Content starts
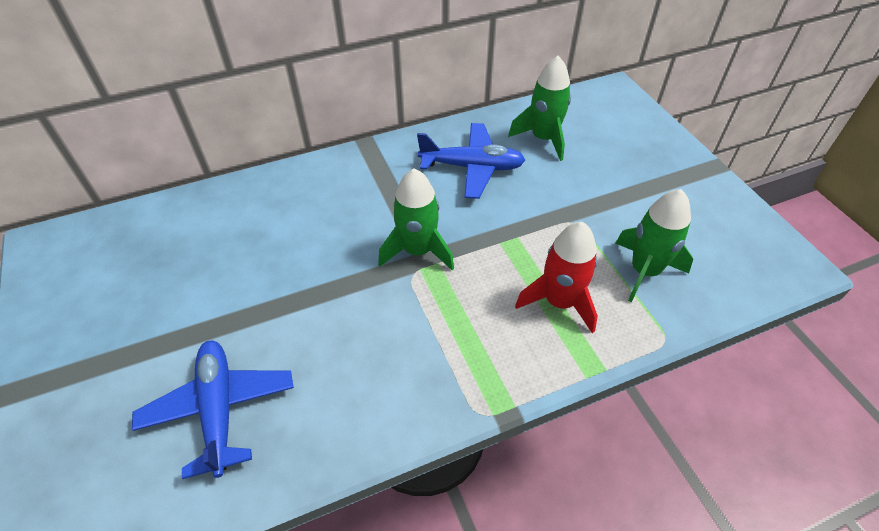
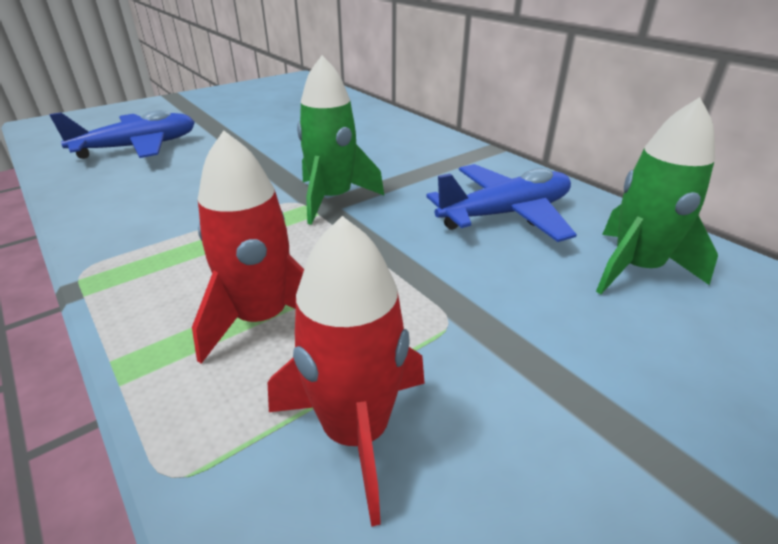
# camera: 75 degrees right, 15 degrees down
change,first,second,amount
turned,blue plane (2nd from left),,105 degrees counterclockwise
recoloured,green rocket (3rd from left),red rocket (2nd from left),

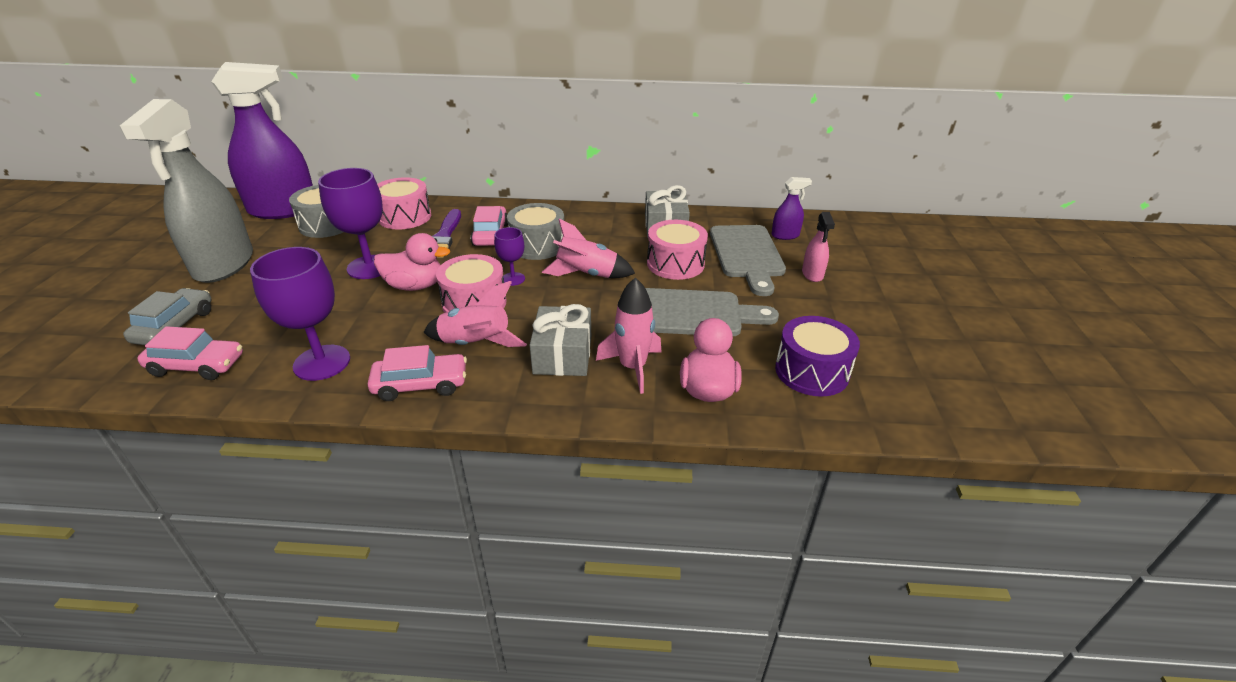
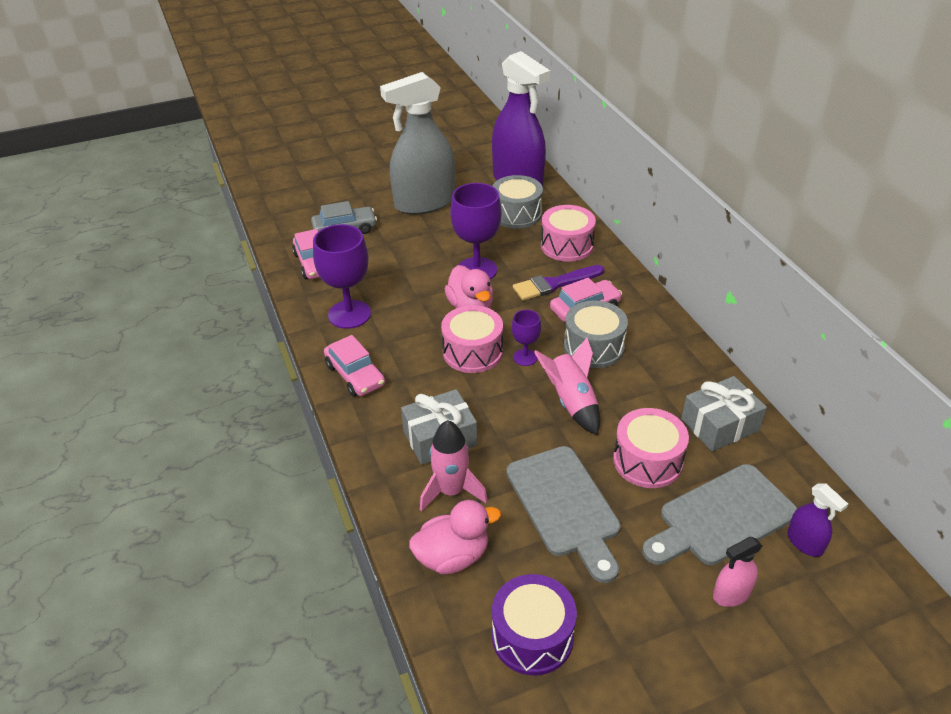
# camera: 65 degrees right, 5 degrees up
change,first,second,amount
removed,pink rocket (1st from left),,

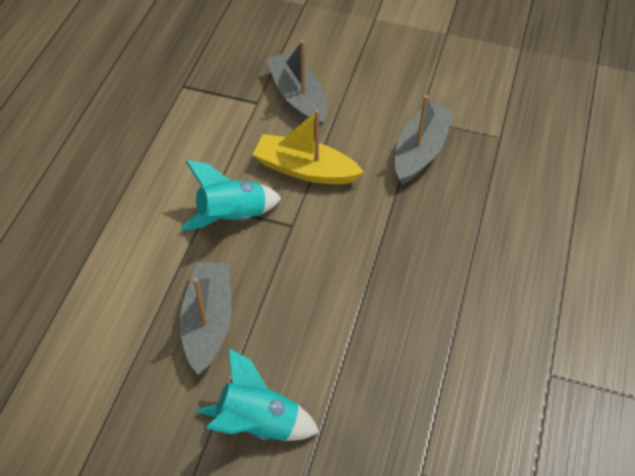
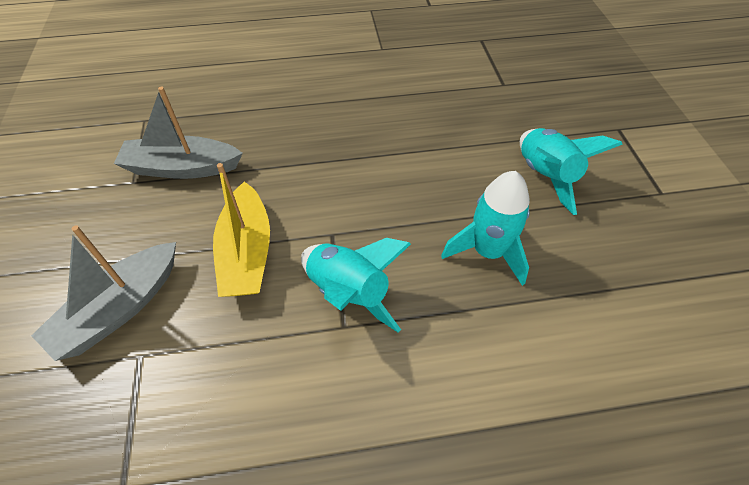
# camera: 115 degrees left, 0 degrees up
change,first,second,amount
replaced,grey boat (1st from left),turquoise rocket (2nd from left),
Content ends
#### [EXERCISE REQUIREMENTS]
Every entry must be reproduced exactly, with the images left out.

#### [RESPONSE AREA]
# camera: 75 degrees right, 15 degrees down
change,first,second,amount
turned,blue plane (2nd from left),,105 degrees counterclockwise
recoloured,green rocket (3rd from left),red rocket (2nd from left),

# camera: 65 degrees right, 5 degrees up
change,first,second,amount
removed,pink rocket (1st from left),,

# camera: 115 degrees left, 0 degrees up
change,first,second,amount
replaced,grey boat (1st from left),turquoise rocket (2nd from left),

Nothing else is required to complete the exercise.